— Excerpted records —
-------------------------

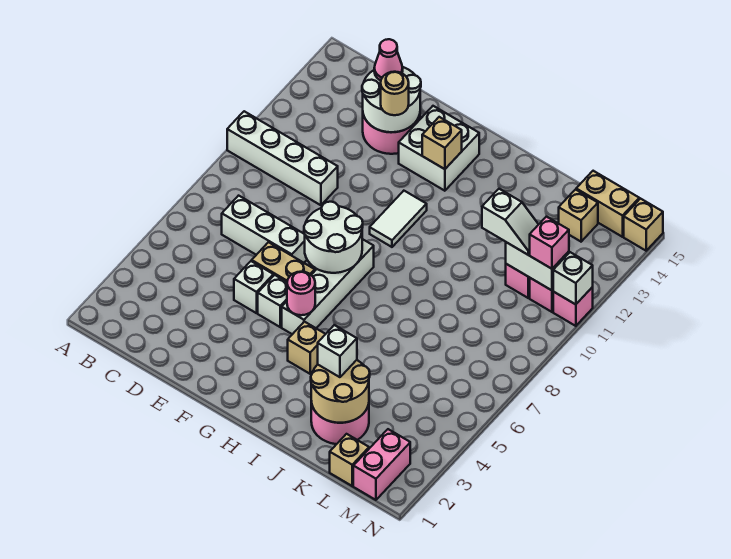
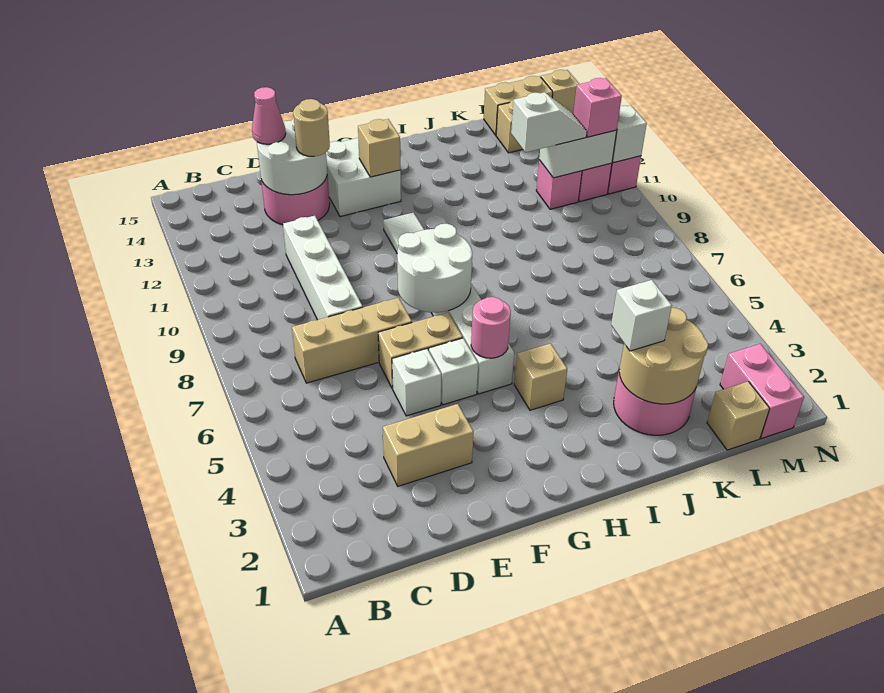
white brick A10:D10 level 1 -> white brick D8:D11 level 1
white brick C7:E7 level 1 -> tan brick C7:E7 level 1
none -> tan brick D3:E3 level 1

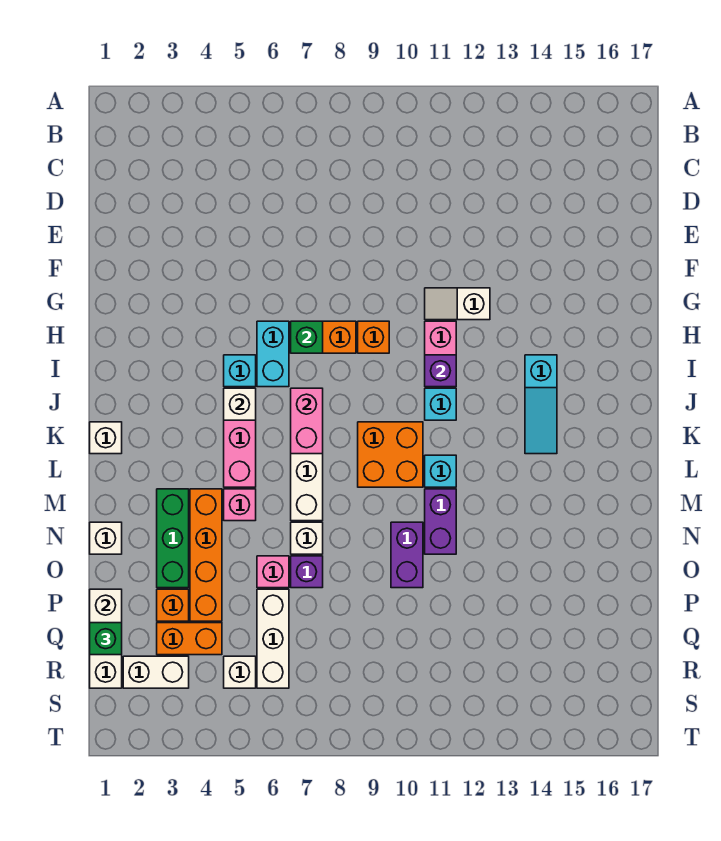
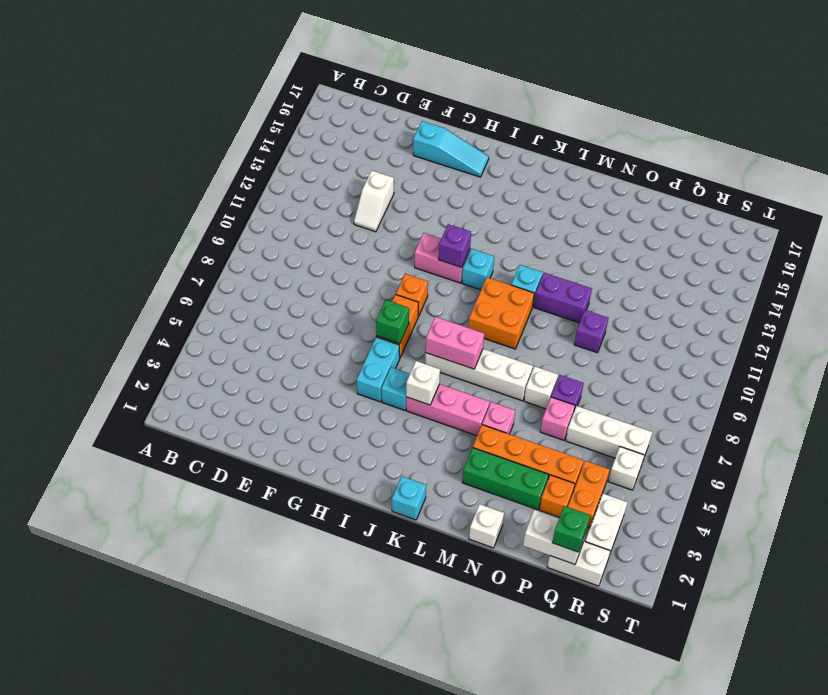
white slope G11:G12 level 1 top 12 -> white slope E12:E13 level 1 top 13
cyan brick H6:I6 level 1 -> cyan brick H5:H6 level 1
cyan slope I14:K14 level 1 top I -> cyan slope F16:H16 level 1 top F
white brick K1 level 1 -> cyan brick K1 level 1
purple brick N10:O10 level 1 -> purple brick O10 level 1

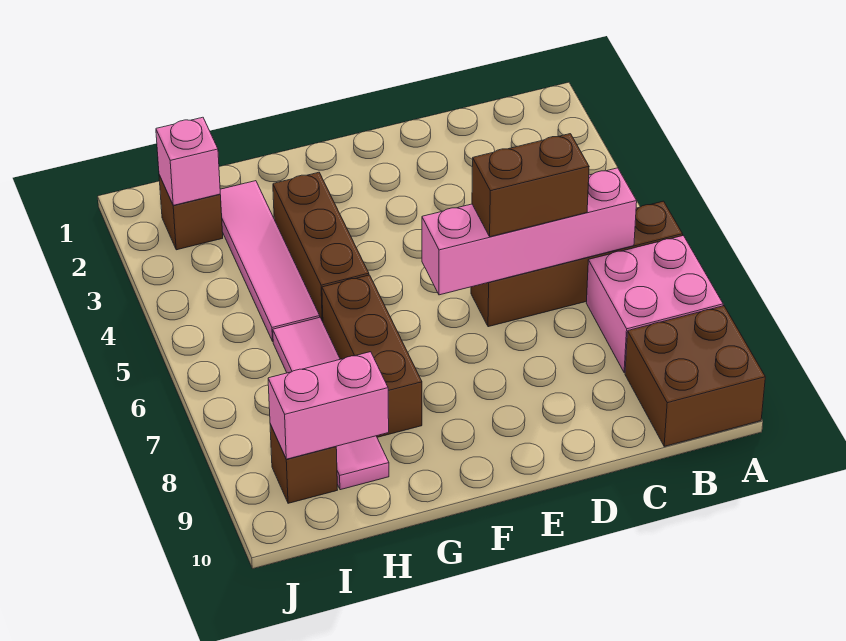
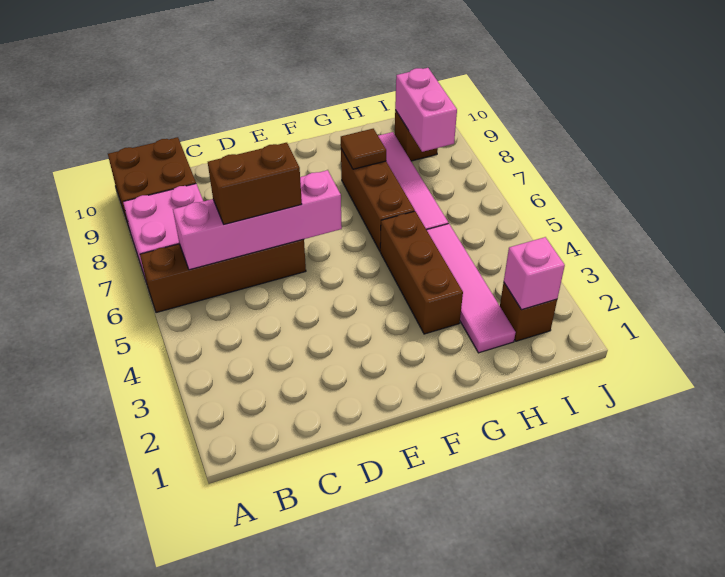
none -> brown tile G8 level 2
pink brick H9:I9 level 2 -> pink brick I8:I9 level 2

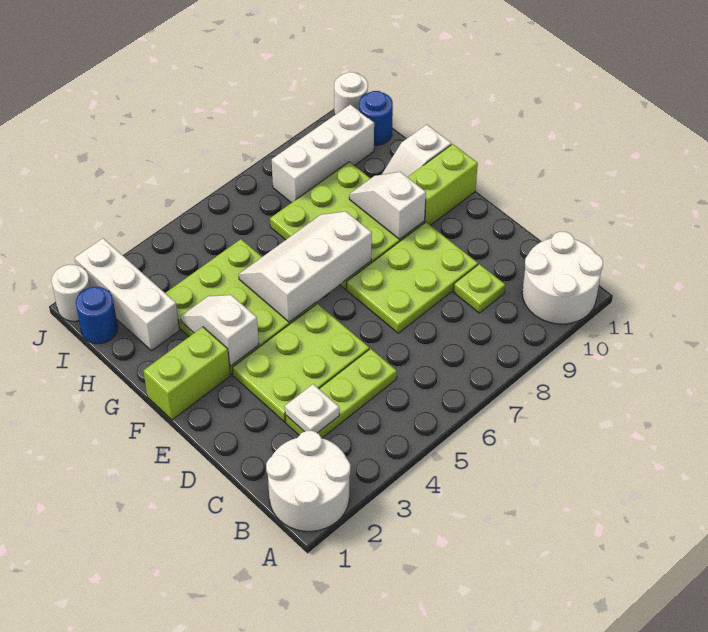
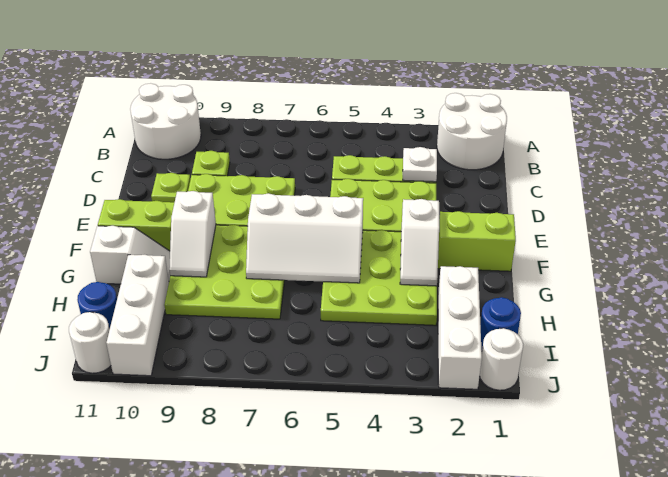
none -> lime plate D10 level 1
white brick I8:I10 level 1 -> white brick H10:J10 level 1

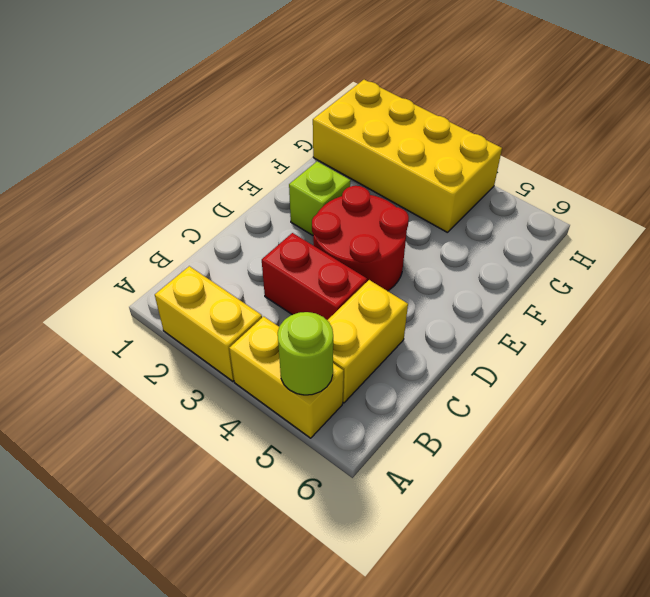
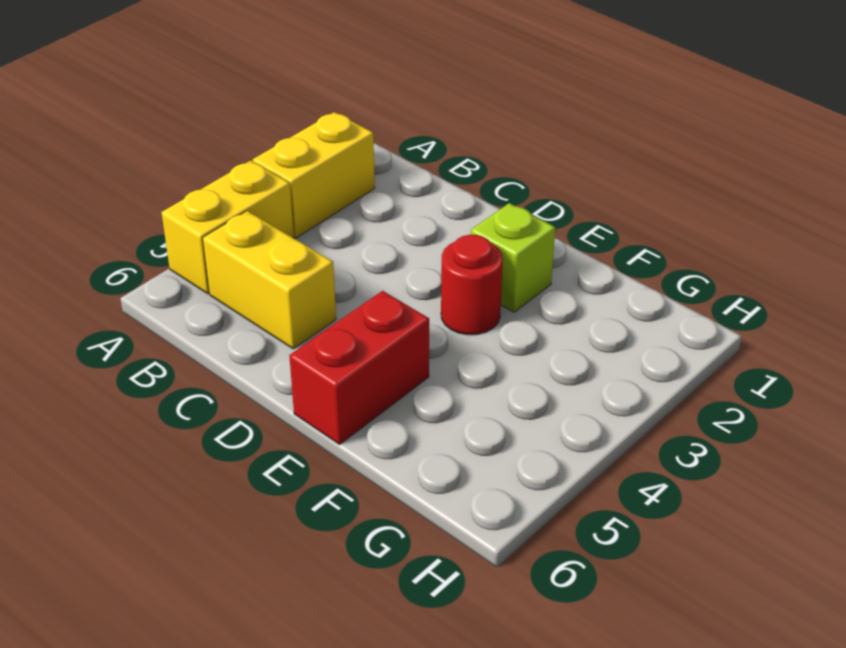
lime round brick A5 level 2 -> none
red brick C3:C4 level 1 -> red brick E5:E6 level 1
red round brick D3:E4 level 1 -> red round brick E3 level 1
yellow brick G1:H4 level 1 -> none

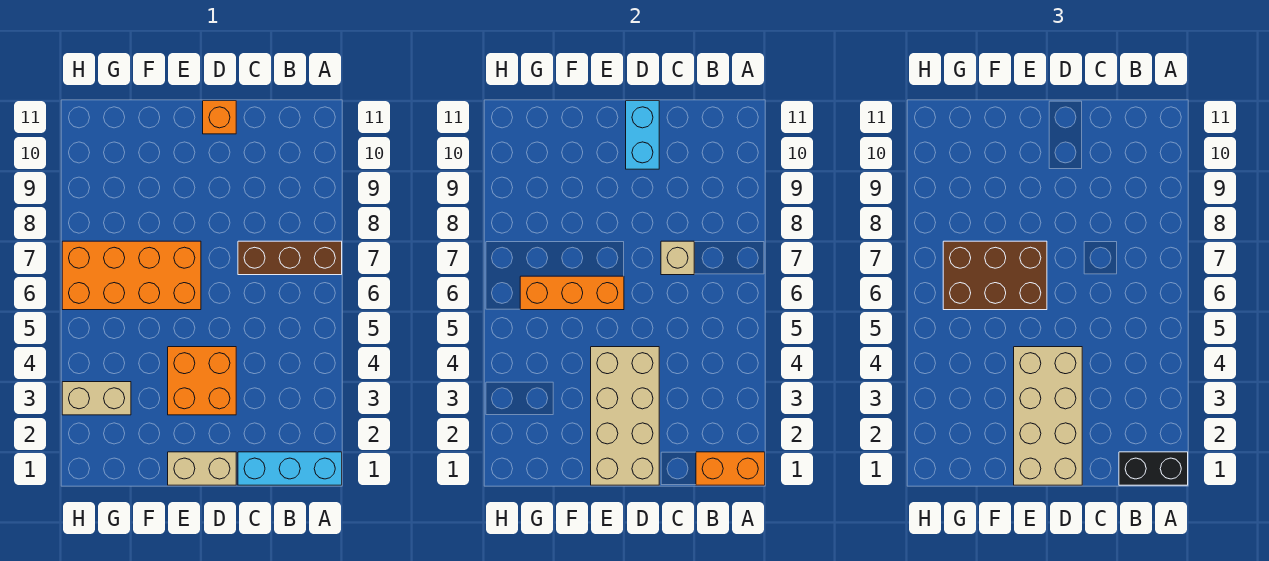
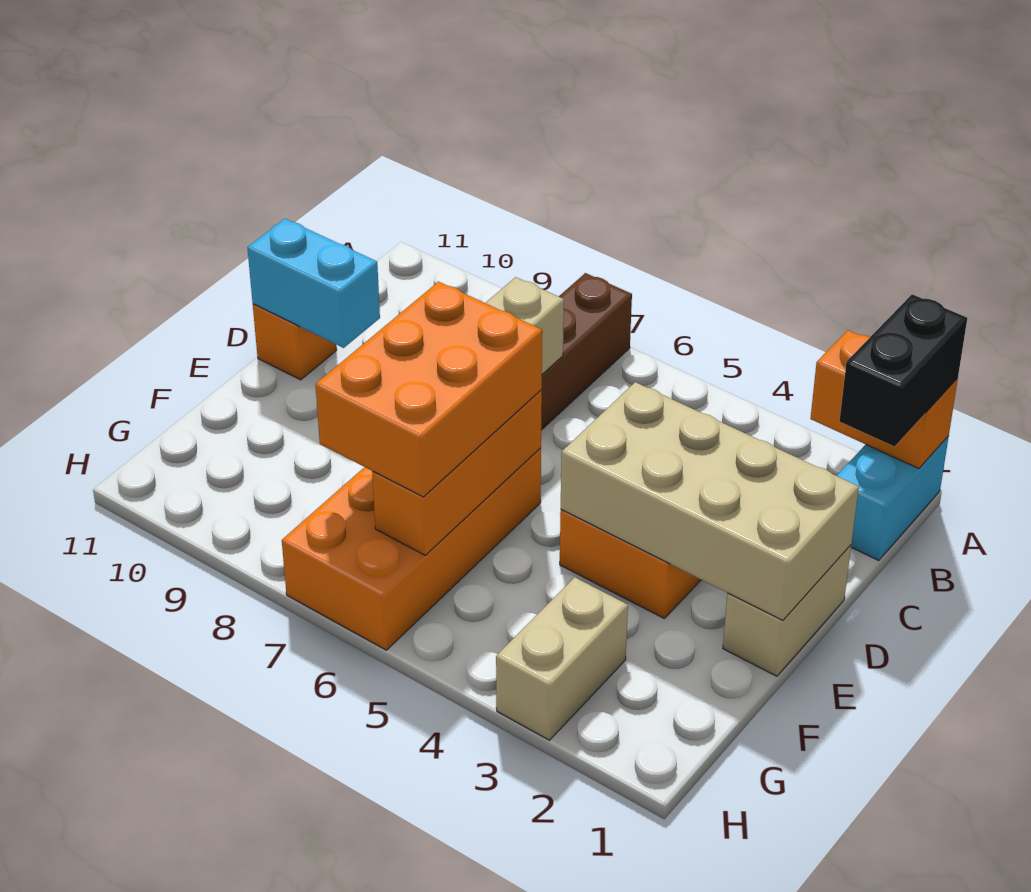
cyan brick A1:C1 level 1 -> cyan brick A1:B1 level 1
orange brick A1:B1 level 2 -> orange brick A1:A2 level 2
tan brick D1:E4 level 3 -> none
brown brick E6:G7 level 3 -> orange brick E6:G7 level 3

-------------------------

— What this task involves —
Every record should come back exactly as it is, though none of the pictures should.

— Final answer —
white brick A10:D10 level 1 -> white brick D8:D11 level 1
white brick C7:E7 level 1 -> tan brick C7:E7 level 1
none -> tan brick D3:E3 level 1

white slope G11:G12 level 1 top 12 -> white slope E12:E13 level 1 top 13
cyan brick H6:I6 level 1 -> cyan brick H5:H6 level 1
cyan slope I14:K14 level 1 top I -> cyan slope F16:H16 level 1 top F
white brick K1 level 1 -> cyan brick K1 level 1
purple brick N10:O10 level 1 -> purple brick O10 level 1

none -> brown tile G8 level 2
pink brick H9:I9 level 2 -> pink brick I8:I9 level 2

none -> lime plate D10 level 1
white brick I8:I10 level 1 -> white brick H10:J10 level 1

lime round brick A5 level 2 -> none
red brick C3:C4 level 1 -> red brick E5:E6 level 1
red round brick D3:E4 level 1 -> red round brick E3 level 1
yellow brick G1:H4 level 1 -> none

cyan brick A1:C1 level 1 -> cyan brick A1:B1 level 1
orange brick A1:B1 level 2 -> orange brick A1:A2 level 2
tan brick D1:E4 level 3 -> none
brown brick E6:G7 level 3 -> orange brick E6:G7 level 3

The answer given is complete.